(Beginning of Data supplied)

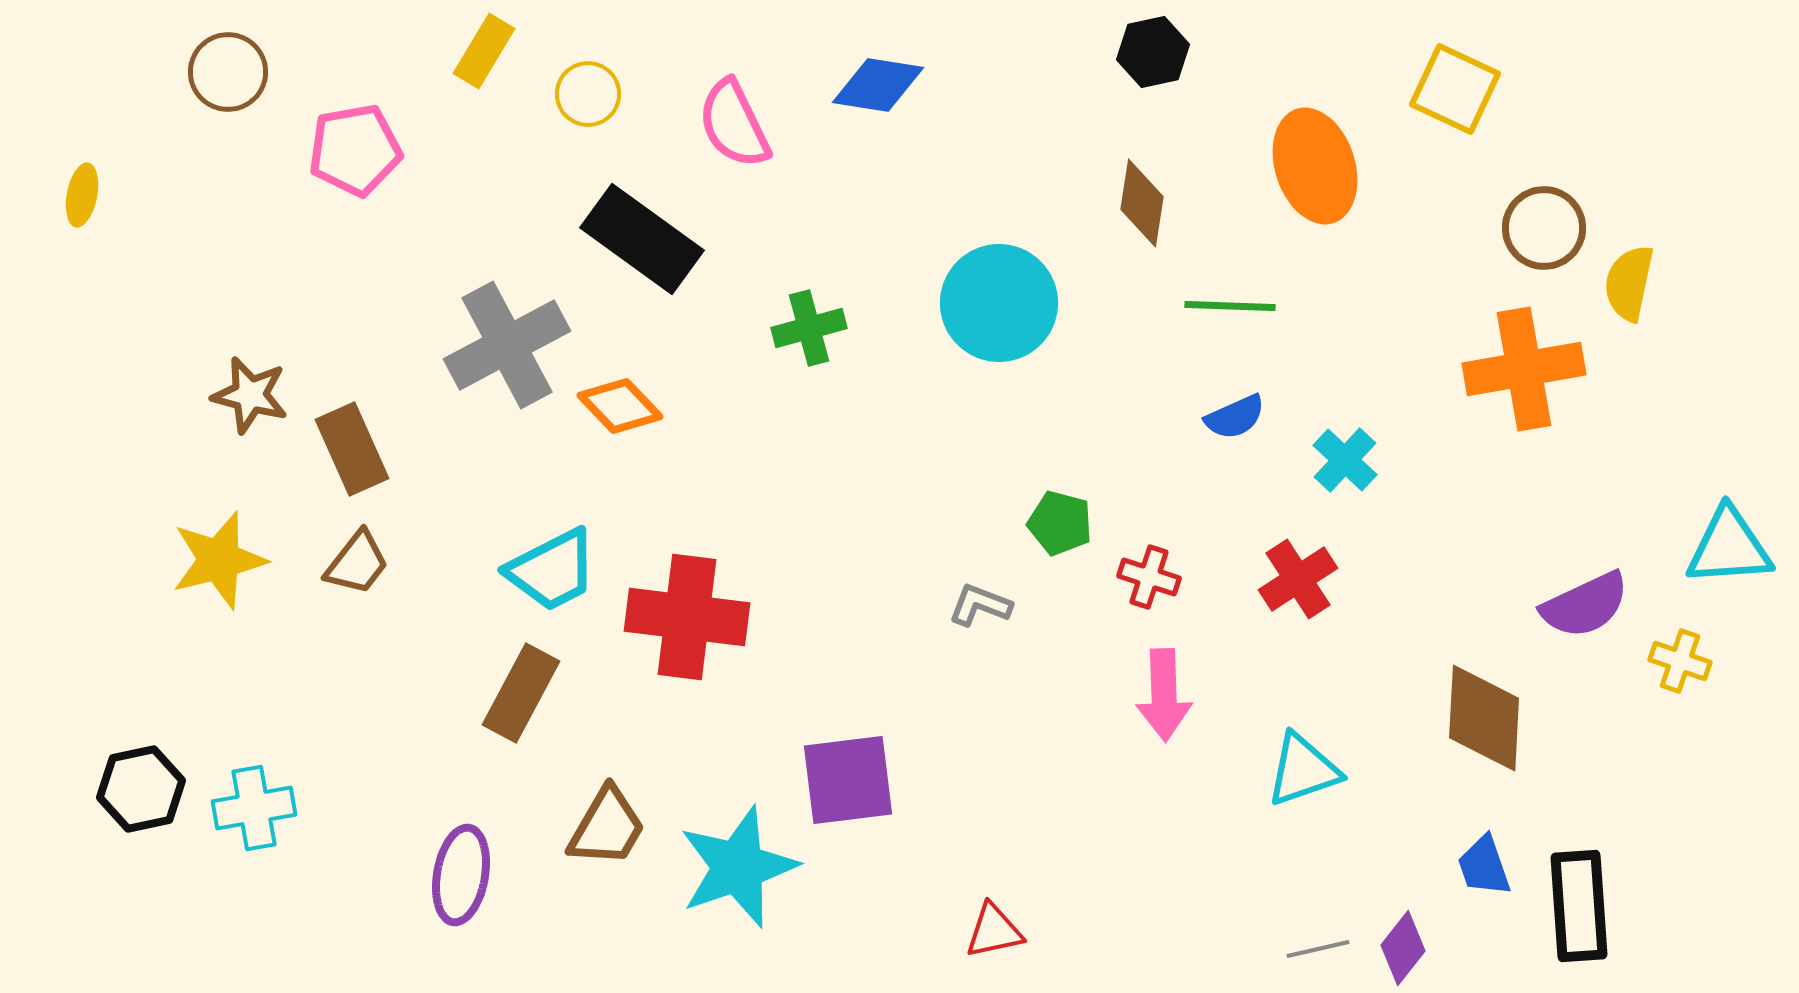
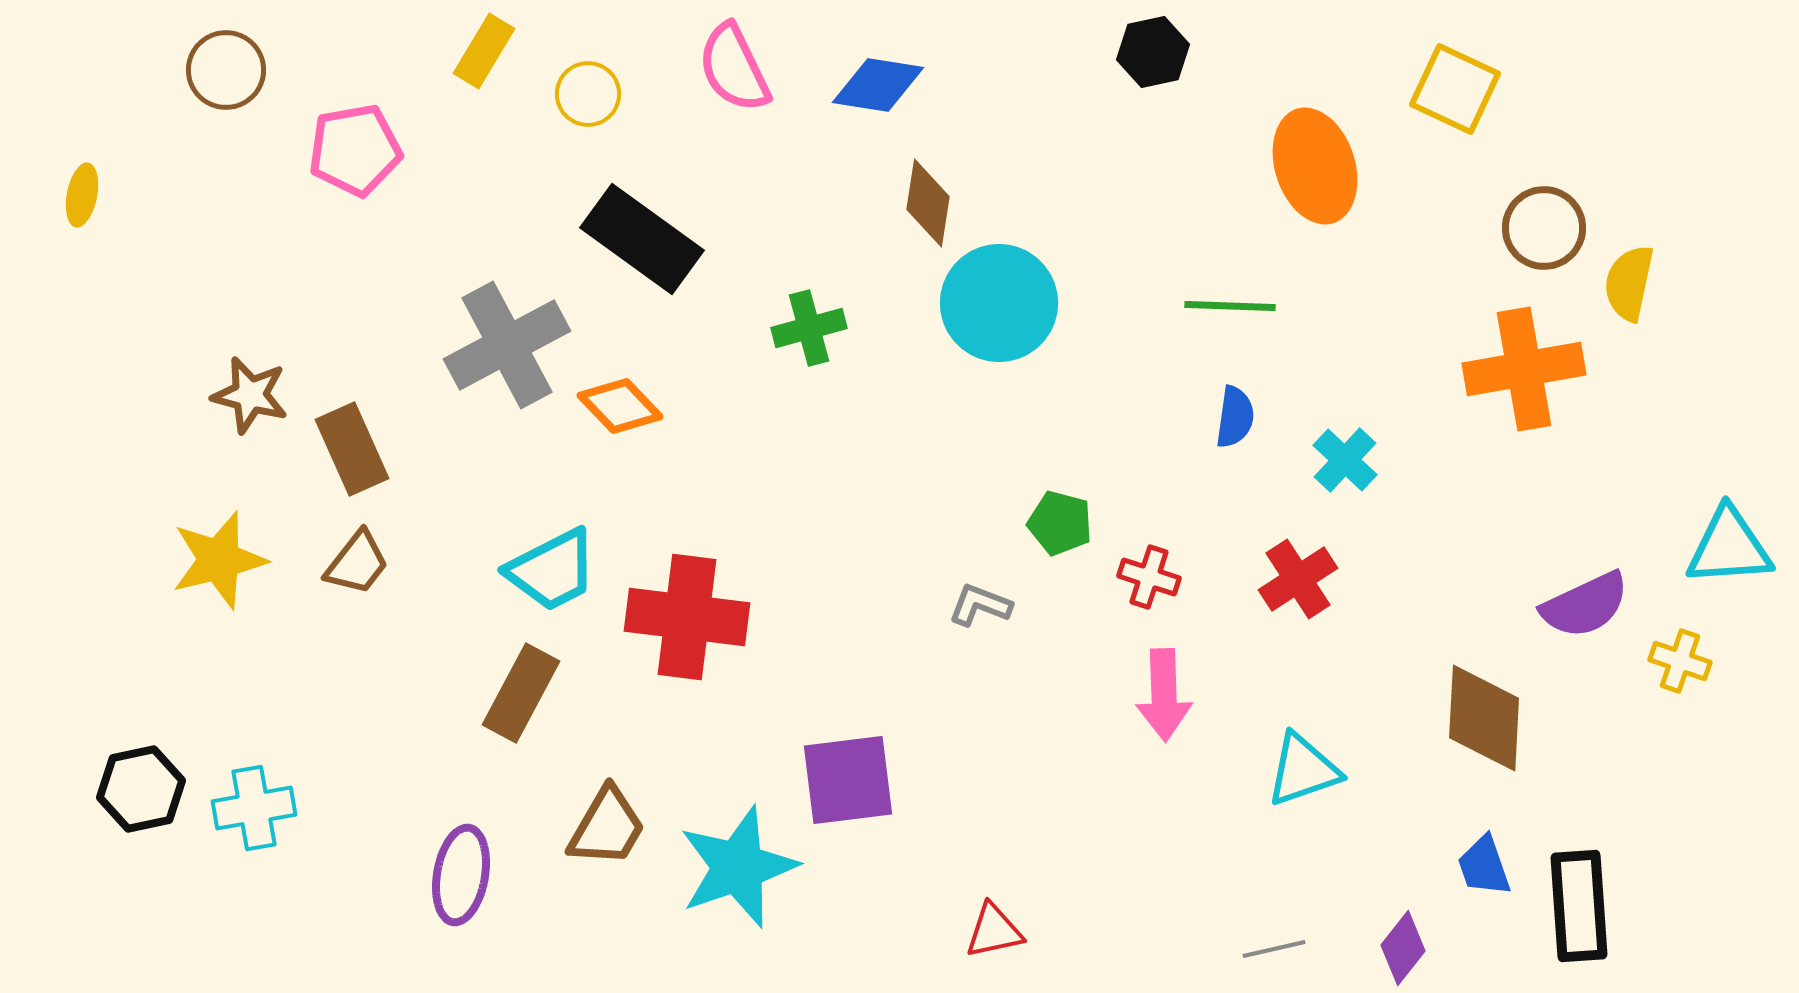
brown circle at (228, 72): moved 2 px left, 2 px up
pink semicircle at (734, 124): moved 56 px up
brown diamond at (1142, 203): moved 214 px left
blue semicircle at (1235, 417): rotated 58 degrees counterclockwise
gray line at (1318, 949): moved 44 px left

(End of Data supplied)

#### [Exercise directions]
All of the listing above must be output exactly, except for its pictures.

#### [Solved exercise]
brown circle at (228, 72): moved 2 px left, 2 px up
pink semicircle at (734, 124): moved 56 px up
brown diamond at (1142, 203): moved 214 px left
blue semicircle at (1235, 417): rotated 58 degrees counterclockwise
gray line at (1318, 949): moved 44 px left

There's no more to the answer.